**EXERCISE DESCRIPTION**: Copy out every line holding the string "różowy" from the records below.

Start of Block

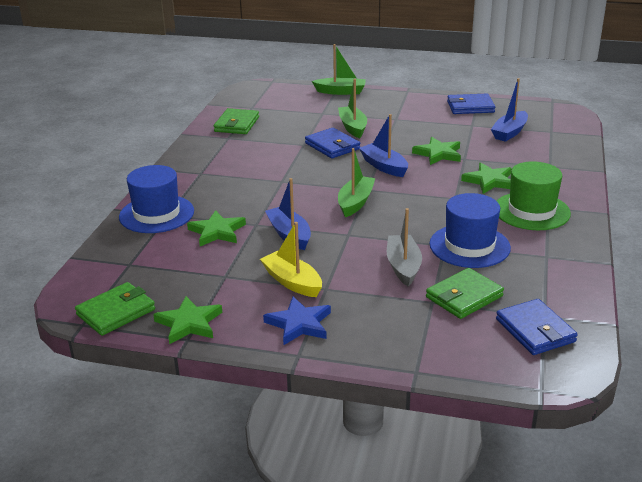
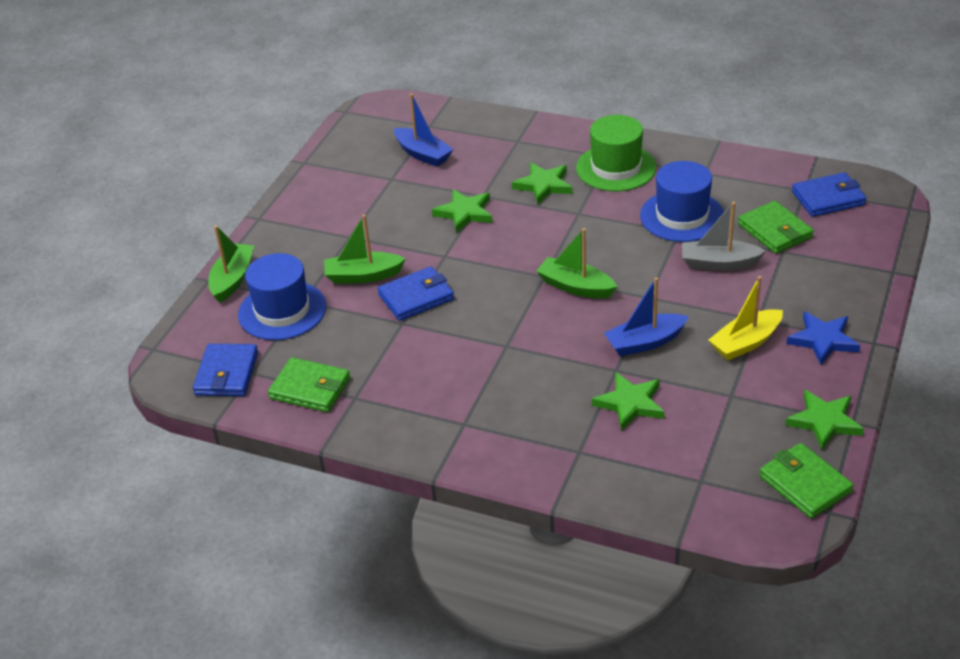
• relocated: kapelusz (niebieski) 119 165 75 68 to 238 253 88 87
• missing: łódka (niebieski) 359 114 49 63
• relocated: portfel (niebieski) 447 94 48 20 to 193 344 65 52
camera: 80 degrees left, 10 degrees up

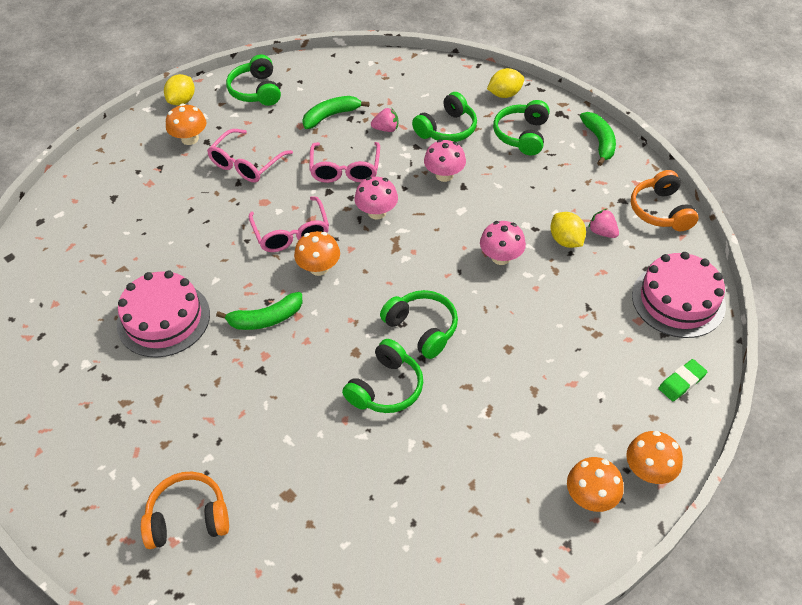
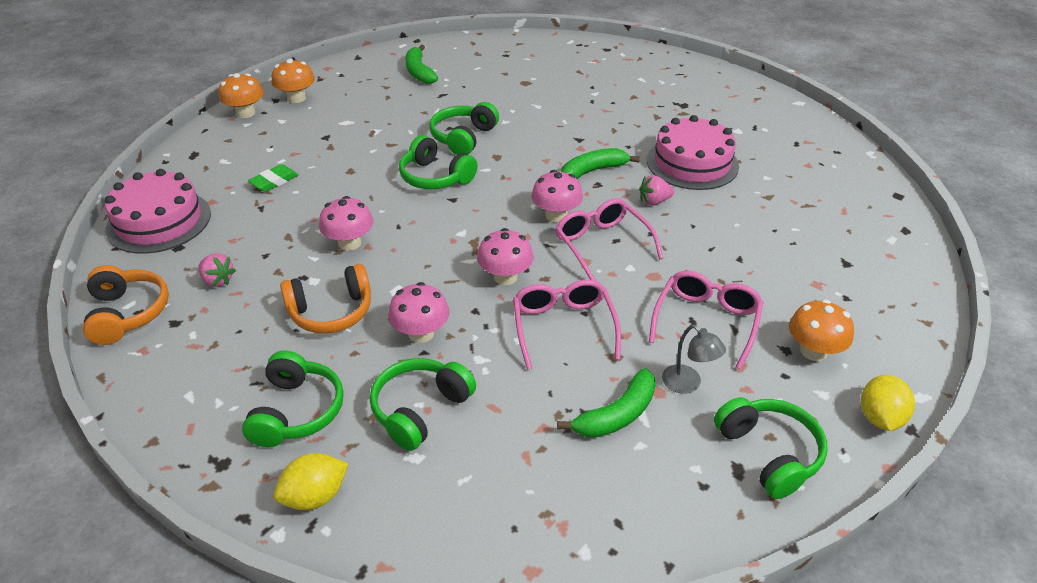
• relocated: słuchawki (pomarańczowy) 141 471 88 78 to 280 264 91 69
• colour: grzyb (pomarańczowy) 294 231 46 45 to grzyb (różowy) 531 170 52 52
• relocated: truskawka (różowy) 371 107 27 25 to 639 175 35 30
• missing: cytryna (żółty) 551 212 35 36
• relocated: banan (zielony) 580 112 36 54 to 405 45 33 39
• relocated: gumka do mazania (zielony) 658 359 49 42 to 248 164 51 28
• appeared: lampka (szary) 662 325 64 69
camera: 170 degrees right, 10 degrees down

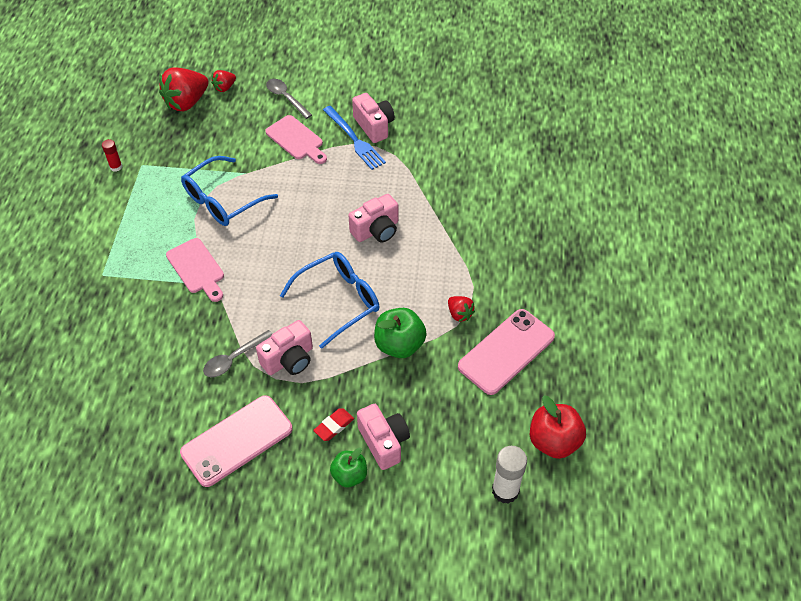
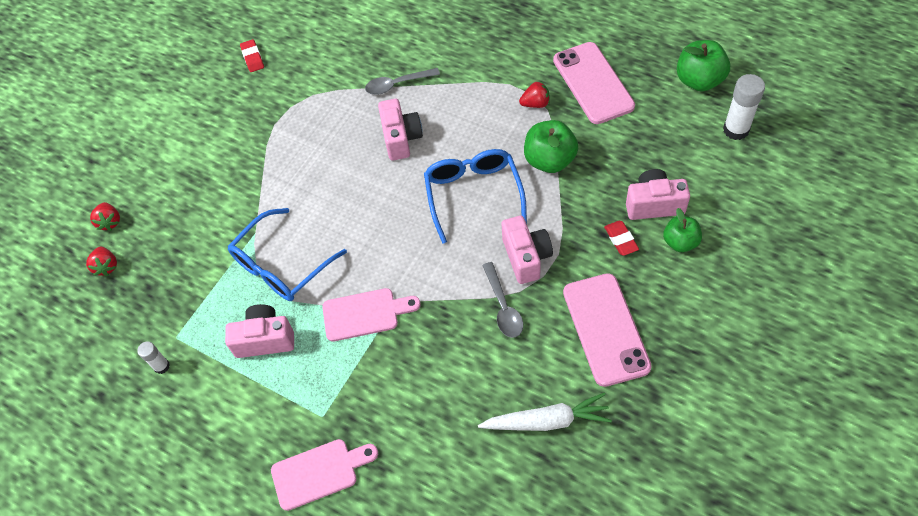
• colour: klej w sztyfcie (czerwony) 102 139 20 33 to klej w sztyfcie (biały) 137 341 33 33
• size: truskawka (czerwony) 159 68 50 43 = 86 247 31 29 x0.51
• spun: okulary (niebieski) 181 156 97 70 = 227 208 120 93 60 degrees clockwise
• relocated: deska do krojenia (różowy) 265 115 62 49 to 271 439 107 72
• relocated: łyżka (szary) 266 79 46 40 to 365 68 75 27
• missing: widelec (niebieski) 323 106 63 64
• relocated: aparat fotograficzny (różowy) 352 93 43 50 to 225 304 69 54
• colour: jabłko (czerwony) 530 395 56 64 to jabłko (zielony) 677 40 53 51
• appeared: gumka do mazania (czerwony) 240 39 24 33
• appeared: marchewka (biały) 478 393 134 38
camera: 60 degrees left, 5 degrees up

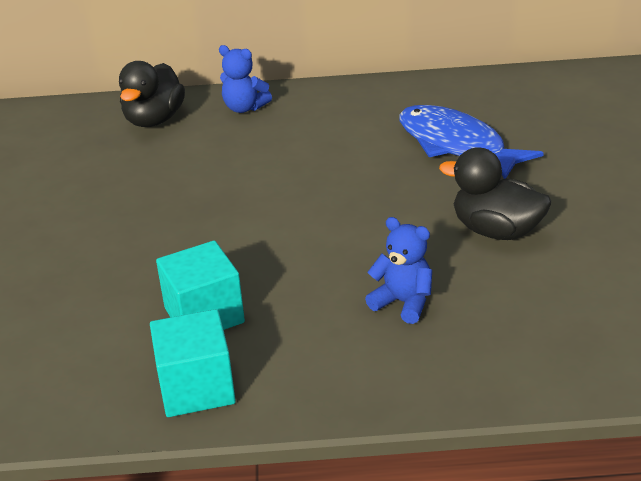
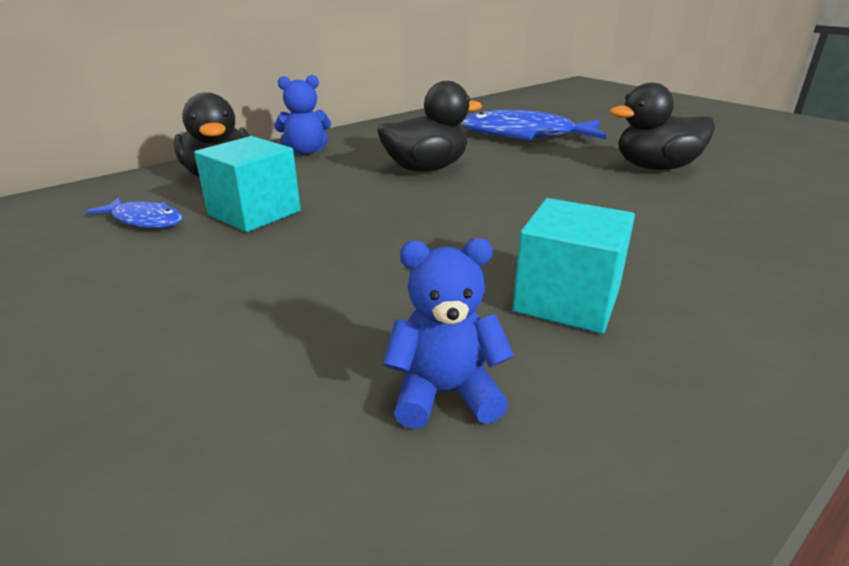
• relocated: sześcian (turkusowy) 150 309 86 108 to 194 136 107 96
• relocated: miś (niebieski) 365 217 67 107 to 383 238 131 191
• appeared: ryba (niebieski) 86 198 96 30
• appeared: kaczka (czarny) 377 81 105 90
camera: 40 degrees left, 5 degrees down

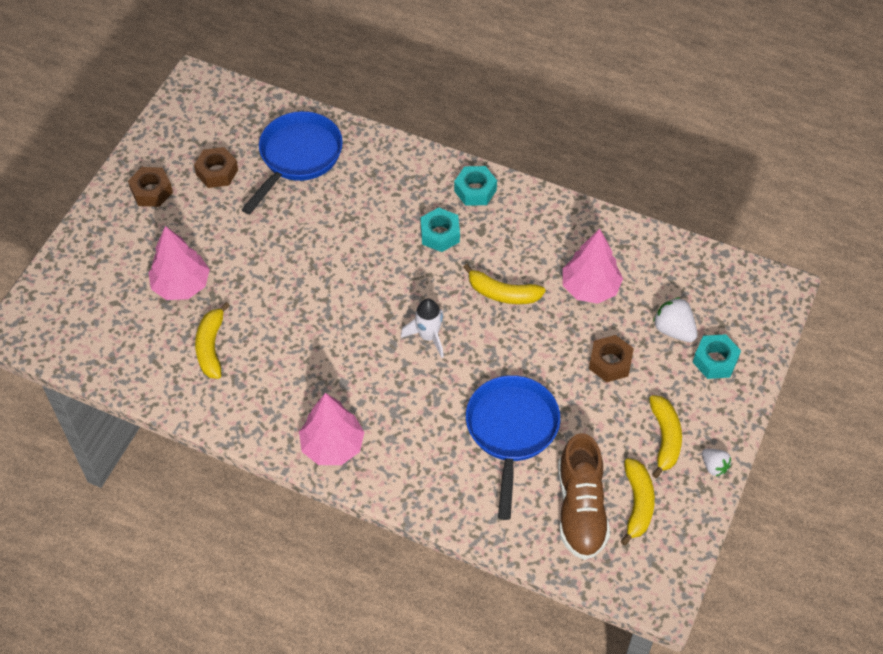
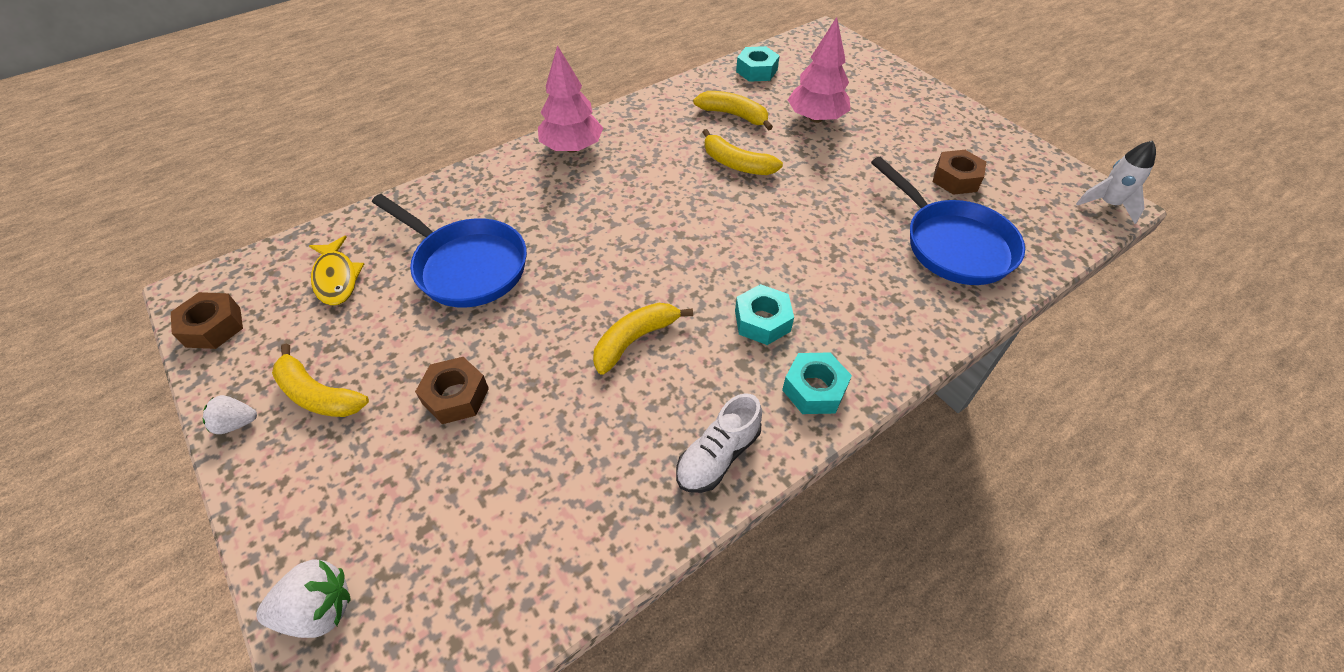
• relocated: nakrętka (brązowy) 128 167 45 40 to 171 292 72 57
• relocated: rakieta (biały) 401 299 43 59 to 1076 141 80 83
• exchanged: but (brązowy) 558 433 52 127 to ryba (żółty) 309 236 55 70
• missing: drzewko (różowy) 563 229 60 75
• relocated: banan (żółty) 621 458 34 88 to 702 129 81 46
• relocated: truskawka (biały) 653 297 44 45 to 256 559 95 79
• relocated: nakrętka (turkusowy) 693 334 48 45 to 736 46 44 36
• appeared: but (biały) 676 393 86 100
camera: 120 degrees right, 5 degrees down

End of Block

**ANSWER BOX**:
• colour: grzyb (pomarańczowy) 294 231 46 45 to grzyb (różowy) 531 170 52 52
• relocated: truskawka (różowy) 371 107 27 25 to 639 175 35 30
• relocated: deska do krojenia (różowy) 265 115 62 49 to 271 439 107 72
• relocated: aparat fotograficzny (różowy) 352 93 43 50 to 225 304 69 54
• missing: drzewko (różowy) 563 229 60 75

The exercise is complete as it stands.